#### [WHAT YOU NEED TO DO]
Look through the material below. Copy each line that contains the string "minus".

#### [DATA TO USE]
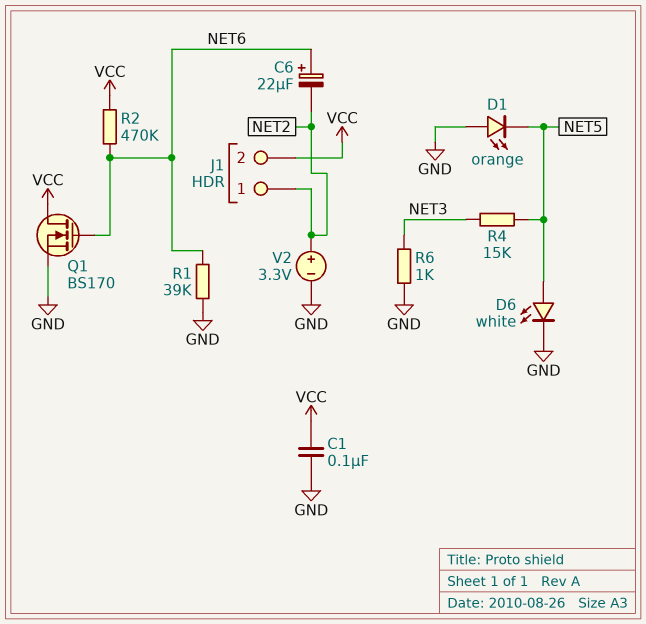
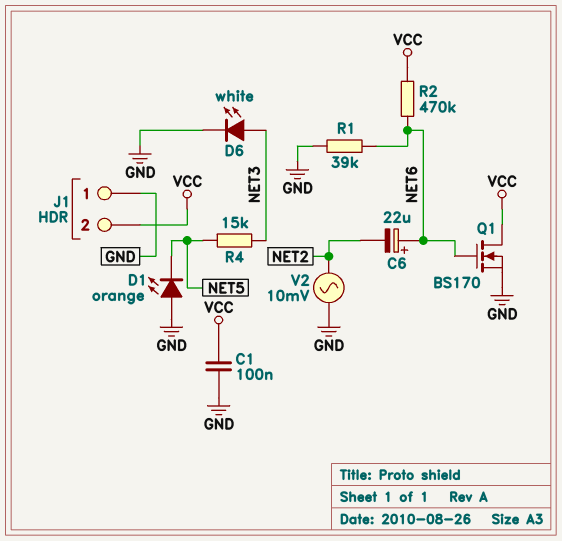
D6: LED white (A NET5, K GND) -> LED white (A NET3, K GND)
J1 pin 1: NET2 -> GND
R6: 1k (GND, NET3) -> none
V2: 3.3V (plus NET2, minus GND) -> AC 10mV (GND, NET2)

==

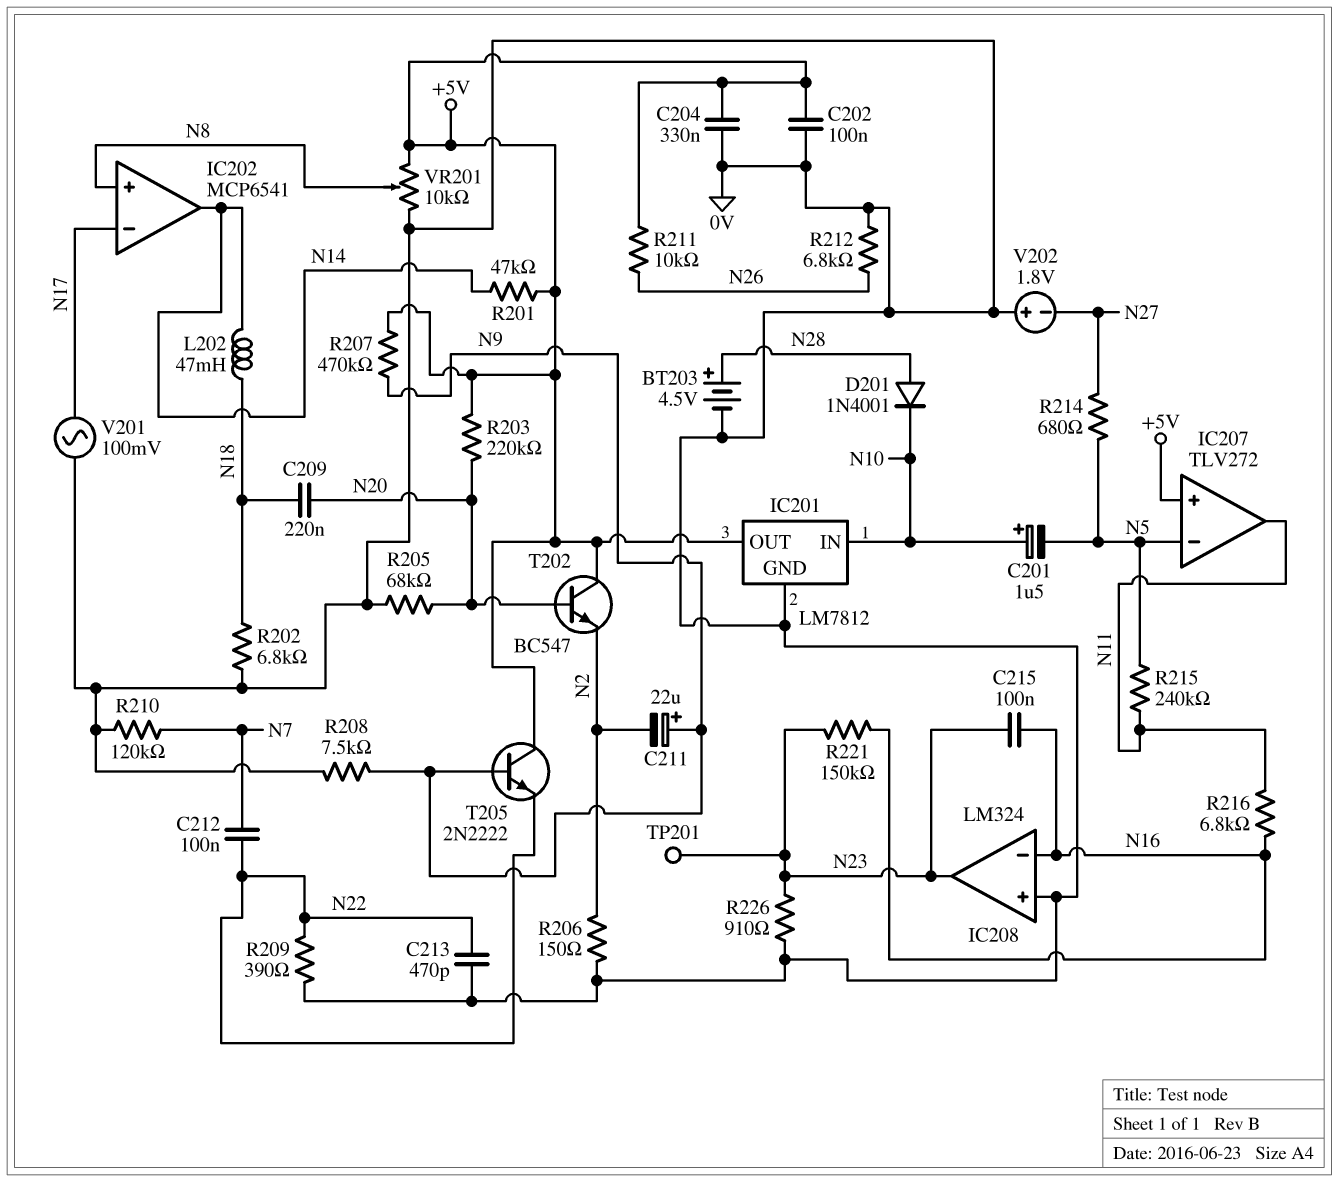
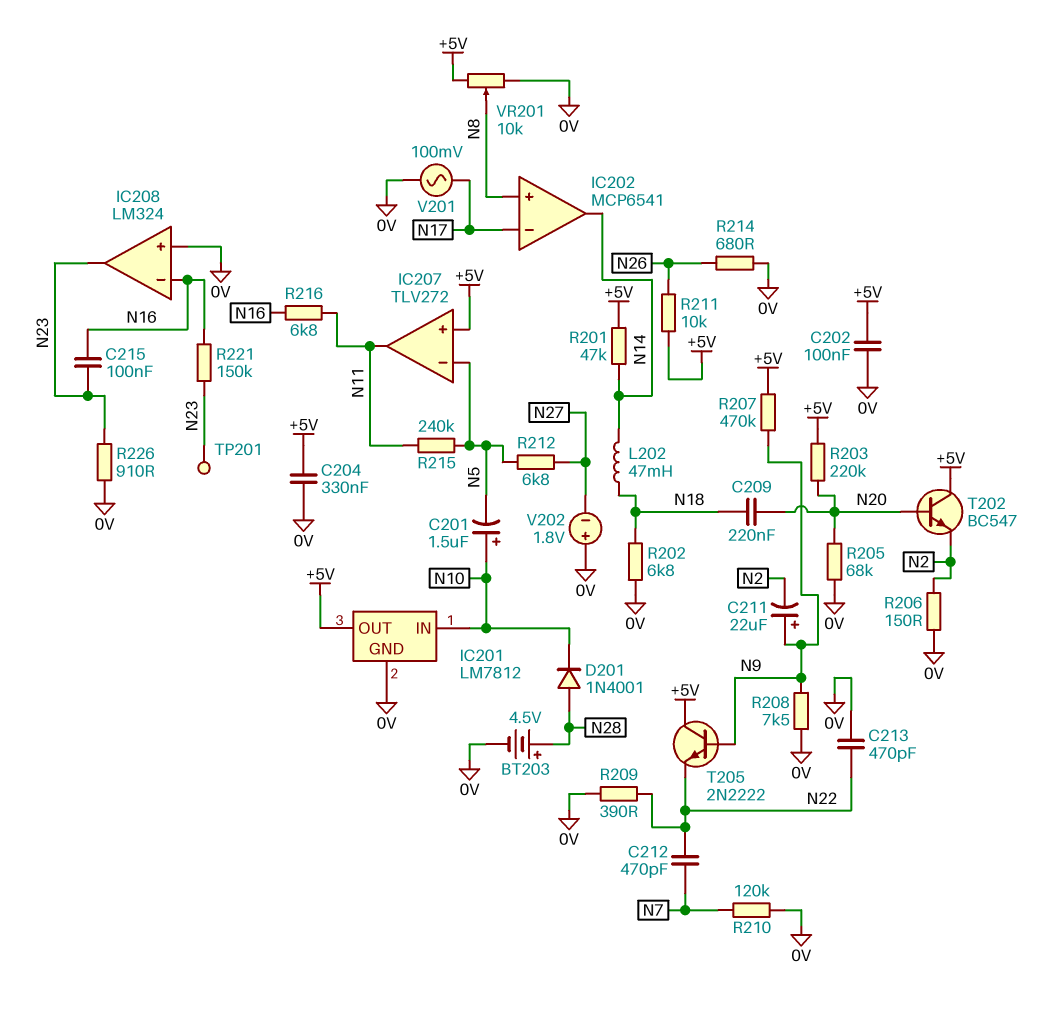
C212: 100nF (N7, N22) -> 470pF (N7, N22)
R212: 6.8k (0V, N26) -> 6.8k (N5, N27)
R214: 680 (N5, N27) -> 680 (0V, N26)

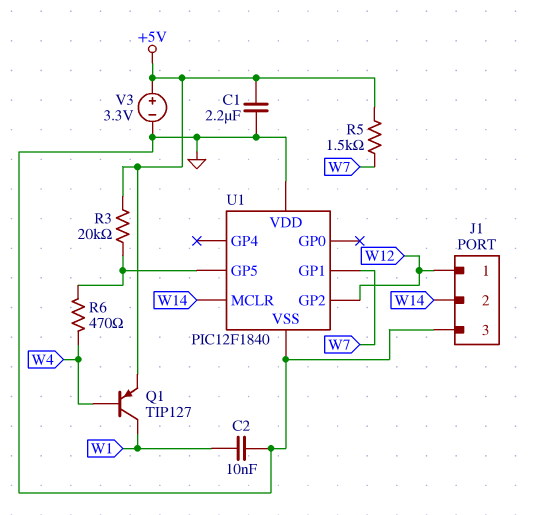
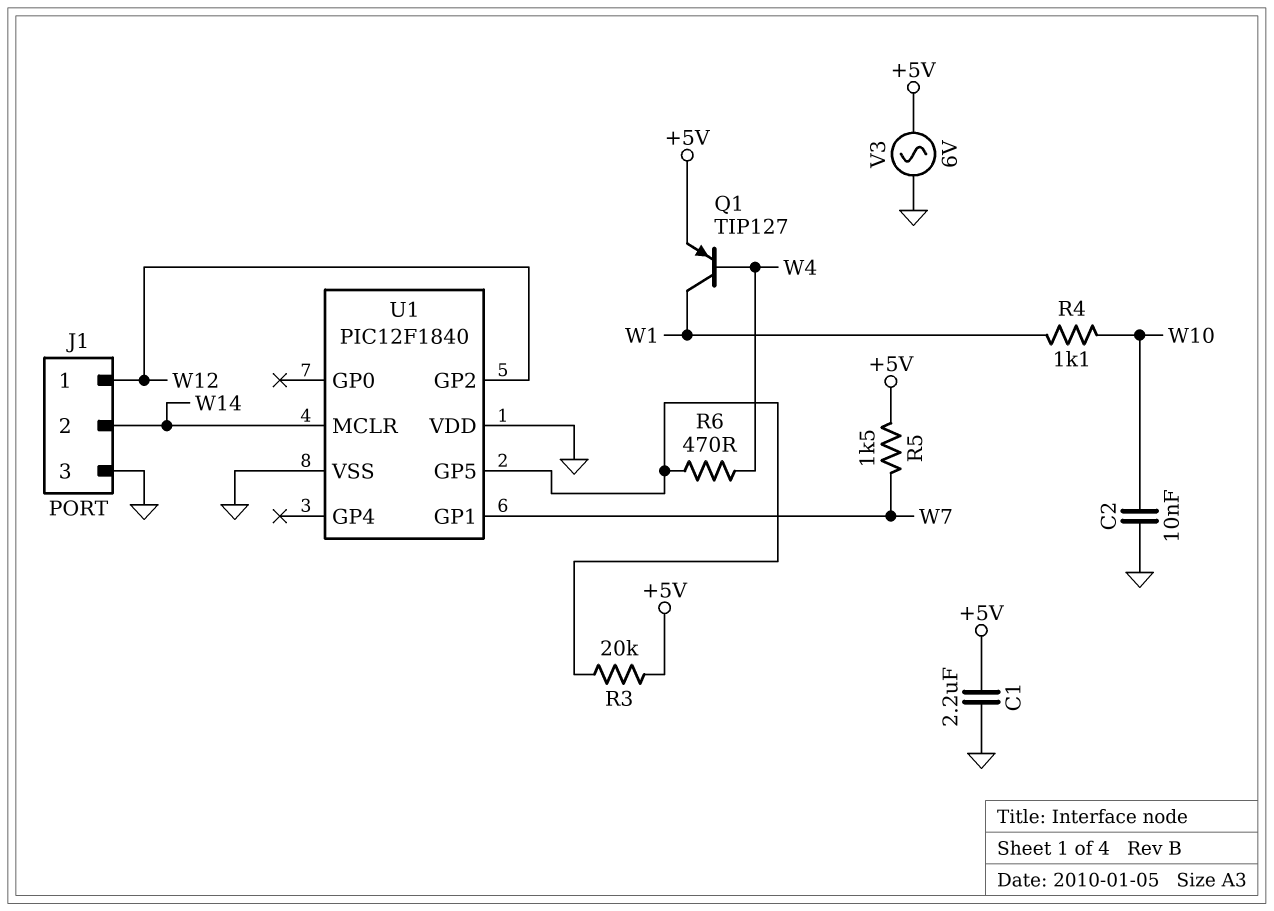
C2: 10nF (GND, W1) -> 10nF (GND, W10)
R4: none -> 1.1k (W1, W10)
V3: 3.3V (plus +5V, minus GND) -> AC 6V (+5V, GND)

#### [RESPONSE TO THIS EXERCISE]
V2: 3.3V (plus NET2, minus GND) -> AC 10mV (GND, NET2)
V3: 3.3V (plus +5V, minus GND) -> AC 6V (+5V, GND)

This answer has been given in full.